> _Work to complete_: The entries that follow include a run beginning at the line with "camera: 30 degrees left, 10 degrees down" and ending at the line with "(294, 398) = (663, 280): turquoise"; restate that run word for word and leave the rest out.

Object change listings
>>
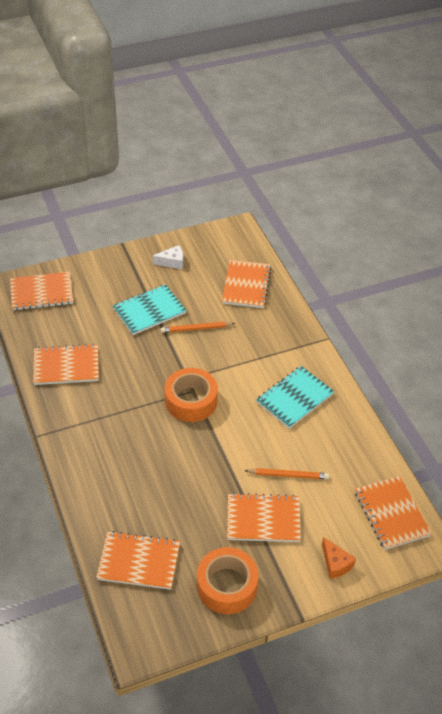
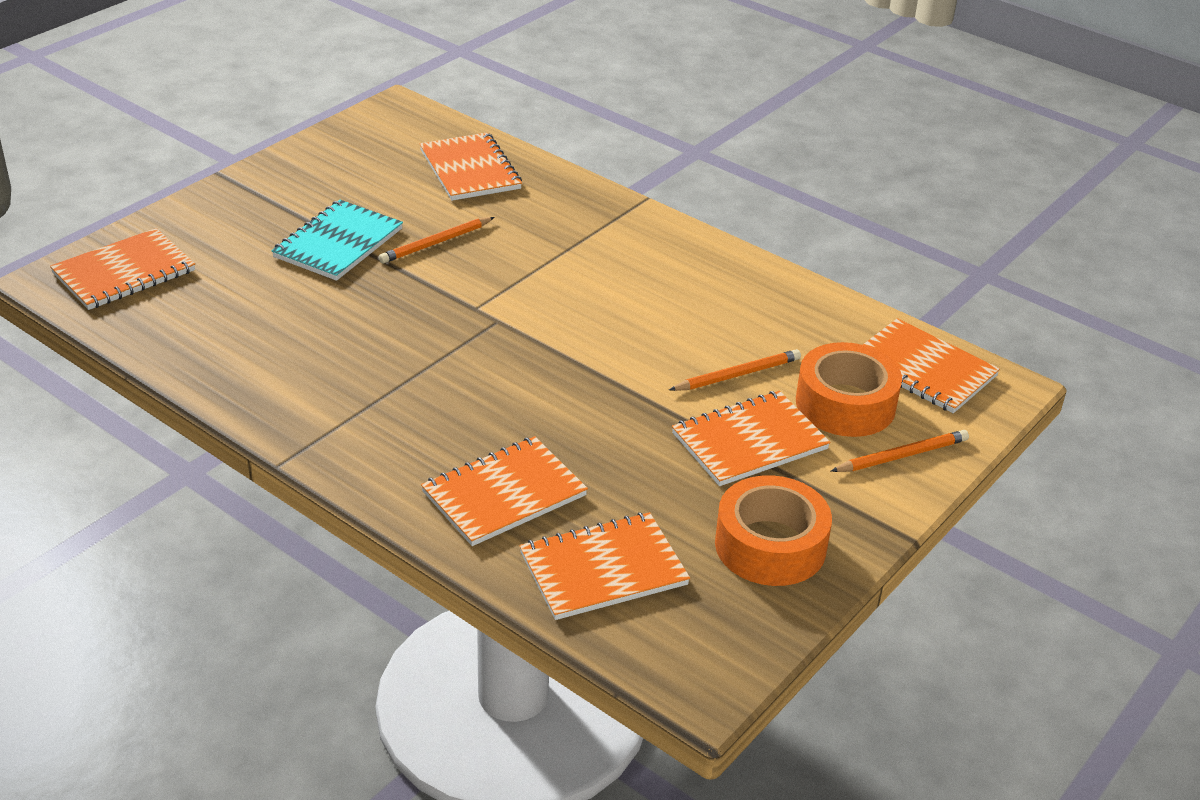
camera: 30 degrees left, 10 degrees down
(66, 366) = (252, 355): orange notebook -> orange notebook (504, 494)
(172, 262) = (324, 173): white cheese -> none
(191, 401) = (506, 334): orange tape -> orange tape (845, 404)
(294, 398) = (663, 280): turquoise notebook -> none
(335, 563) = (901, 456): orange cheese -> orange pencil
<<
>>
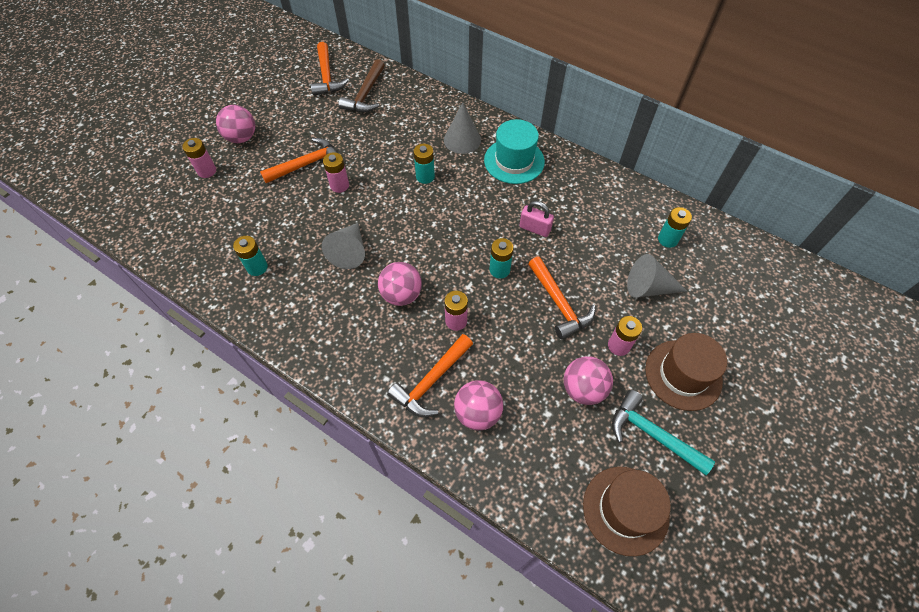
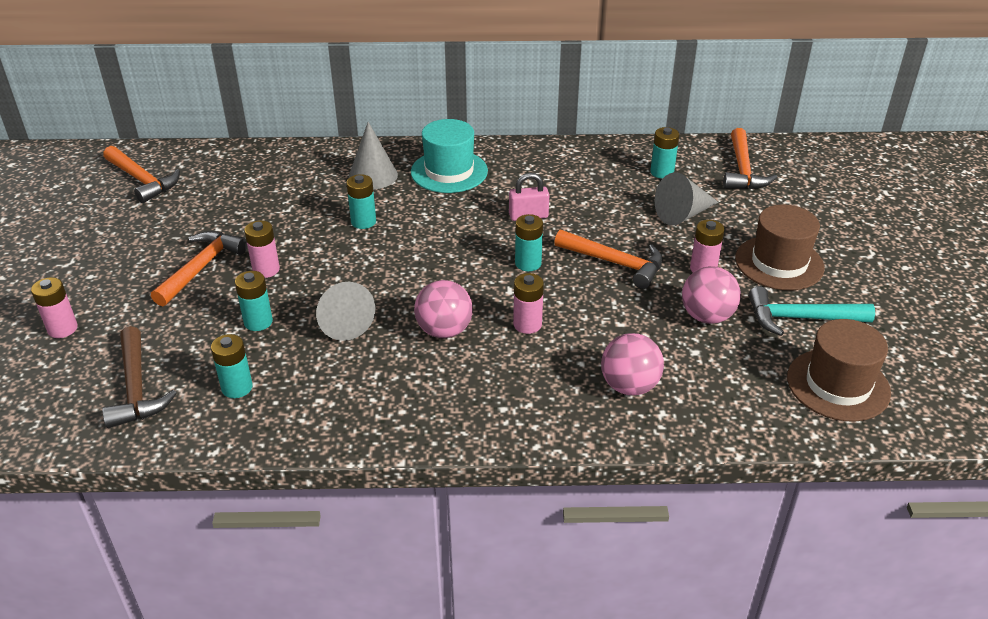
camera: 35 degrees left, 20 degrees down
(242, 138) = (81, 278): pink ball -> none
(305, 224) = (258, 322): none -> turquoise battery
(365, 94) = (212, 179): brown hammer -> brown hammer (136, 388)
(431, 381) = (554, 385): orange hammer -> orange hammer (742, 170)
<<
> _Answer to this exercise_:
camera: 30 degrees left, 10 degrees down
(66, 366) = (252, 355): orange notebook -> orange notebook (504, 494)
(172, 262) = (324, 173): white cheese -> none
(191, 401) = (506, 334): orange tape -> orange tape (845, 404)
(294, 398) = (663, 280): turquoise notebook -> none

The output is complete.